Report only the number of lines that contain the string "domino" in the records below.

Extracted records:

++++

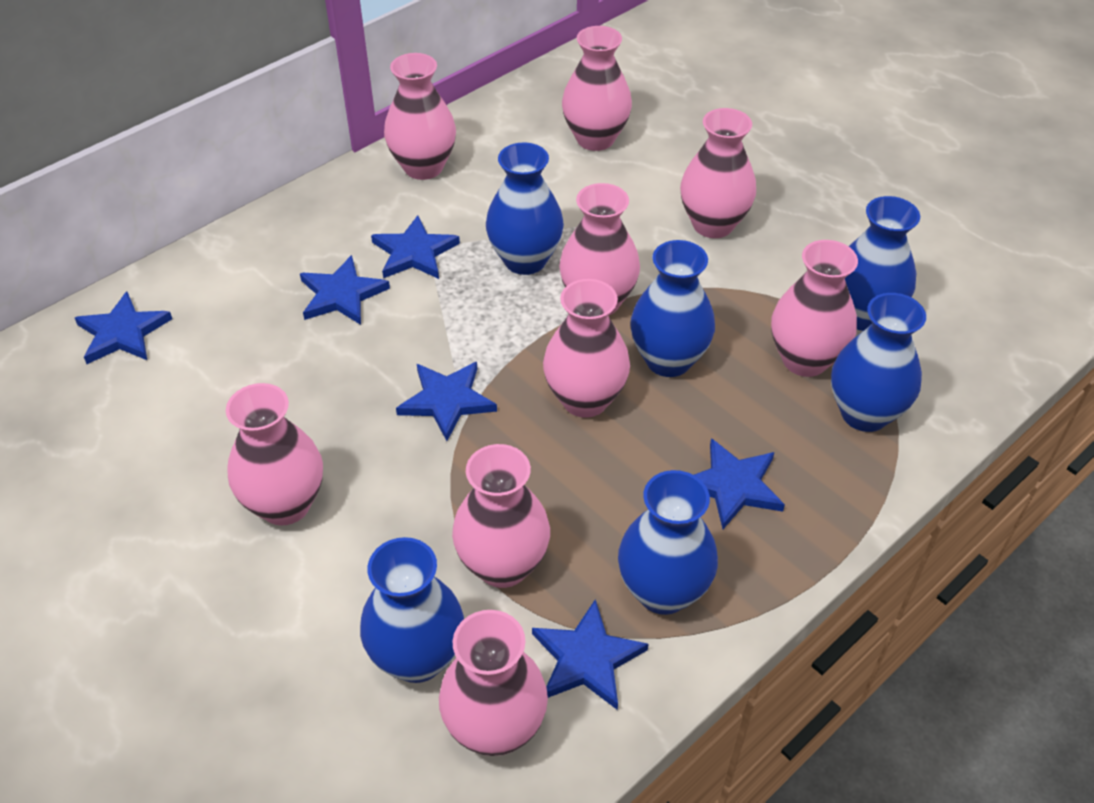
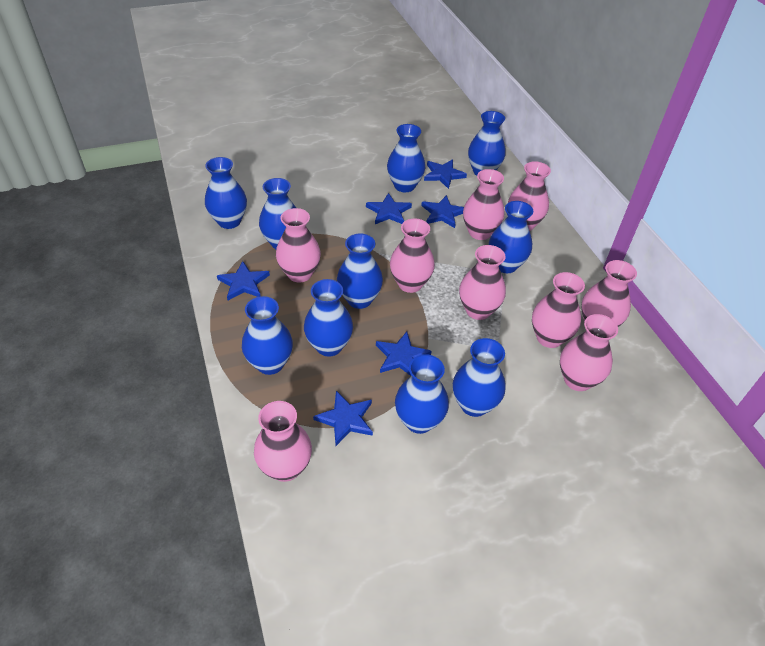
blue vase: 6 -> 10

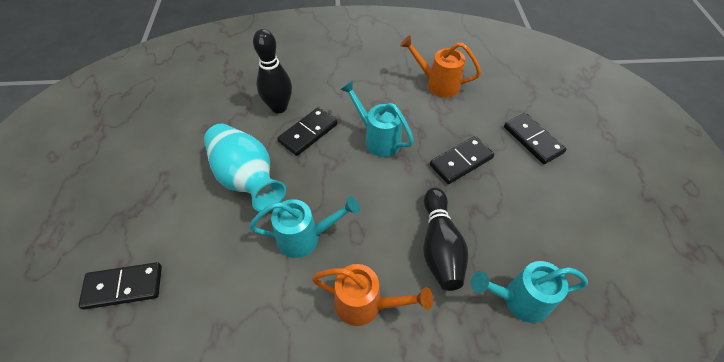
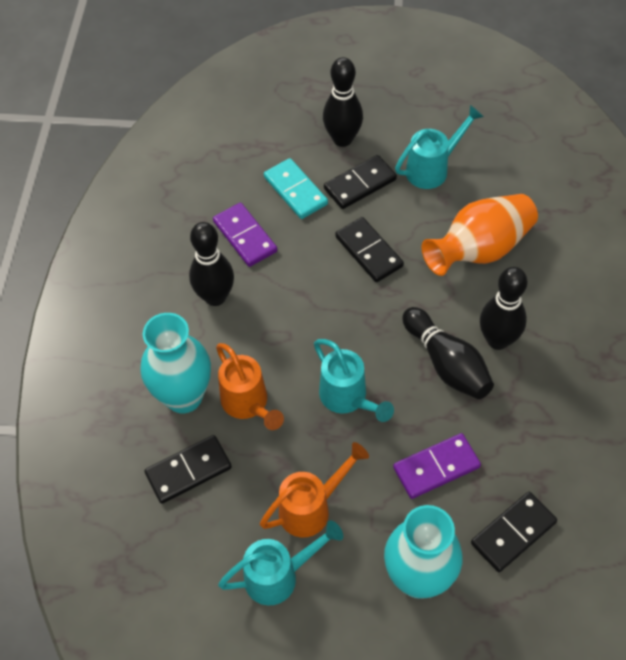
black bowling pin: 2 -> 4
orange vase: 0 -> 1
purple domino: 0 -> 2
turquoise domino: 0 -> 1
turquoise vase: 1 -> 2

++++

**Finished exercise**
2